EXTRACTED INFORMATION:
□ □ □ □
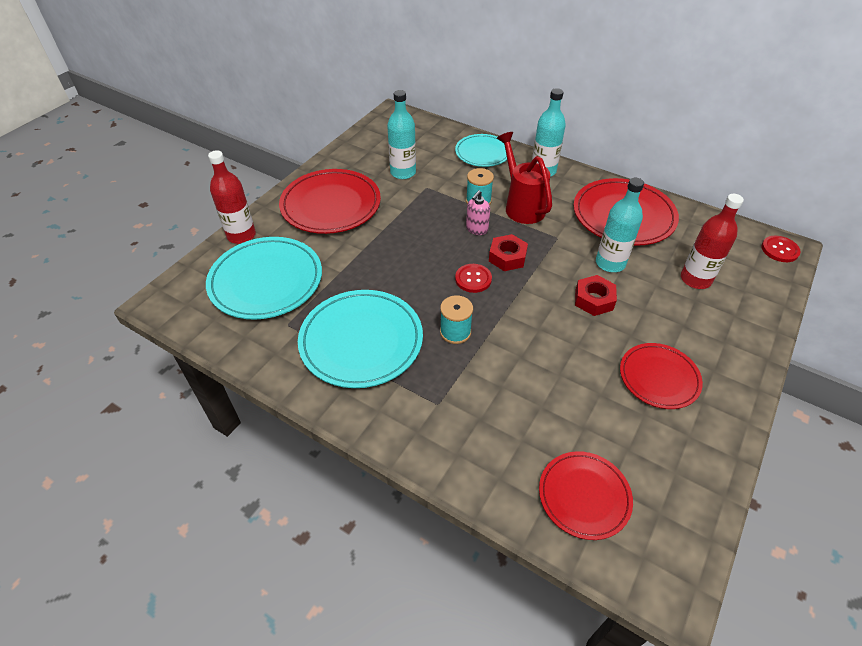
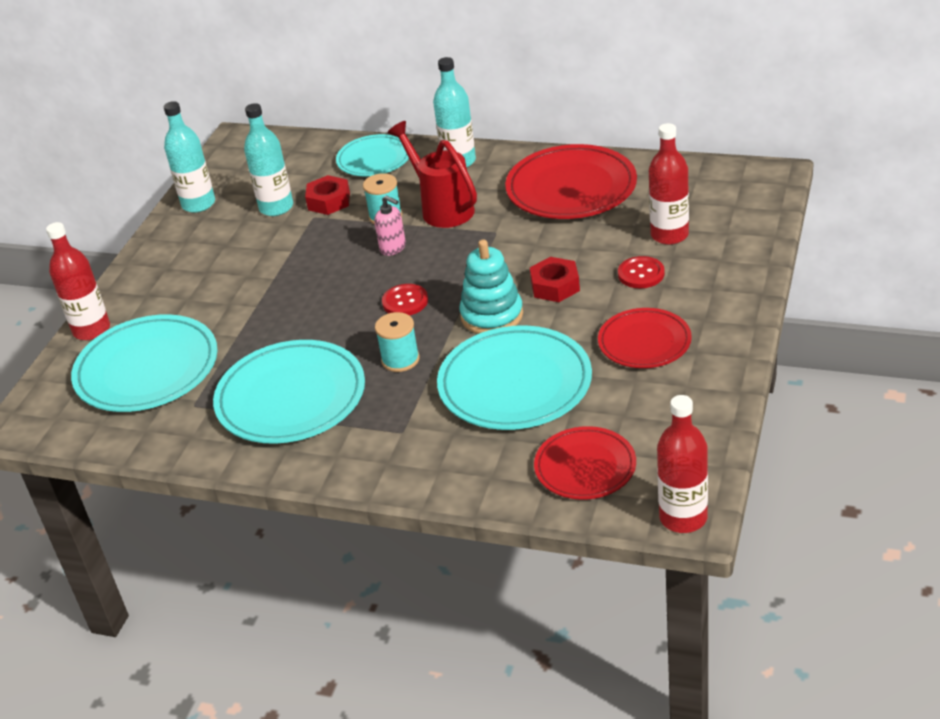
camera: 10 degrees left, 10 degrees down
(331, 205) = (195, 268): red plate -> none
(476, 229) = (393, 248): pink soap dispenser -> pink soap dispenser turned 75 degrees counterclockwise
(507, 257) = (440, 268): red nut -> red nut (329, 201)
(537, 312) = (492, 315): none -> turquoise stacking toy
(541, 385) = (515, 384): none -> turquoise plate
(610, 263) = (566, 243): turquoise bottle -> turquoise bottle (198, 204)
(665, 590) = (683, 518): none -> red bottle
(779, 250) = (762, 179): red button -> red button (641, 274)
□ □ □ □
WORK TO COMPLETE: Leave every image out and retype the entries above word for word.

WRITTEN REPLY:
camera: 10 degrees left, 10 degrees down
(331, 205) = (195, 268): red plate -> none
(476, 229) = (393, 248): pink soap dispenser -> pink soap dispenser turned 75 degrees counterclockwise
(507, 257) = (440, 268): red nut -> red nut (329, 201)
(537, 312) = (492, 315): none -> turquoise stacking toy
(541, 385) = (515, 384): none -> turquoise plate
(610, 263) = (566, 243): turquoise bottle -> turquoise bottle (198, 204)
(665, 590) = (683, 518): none -> red bottle
(779, 250) = (762, 179): red button -> red button (641, 274)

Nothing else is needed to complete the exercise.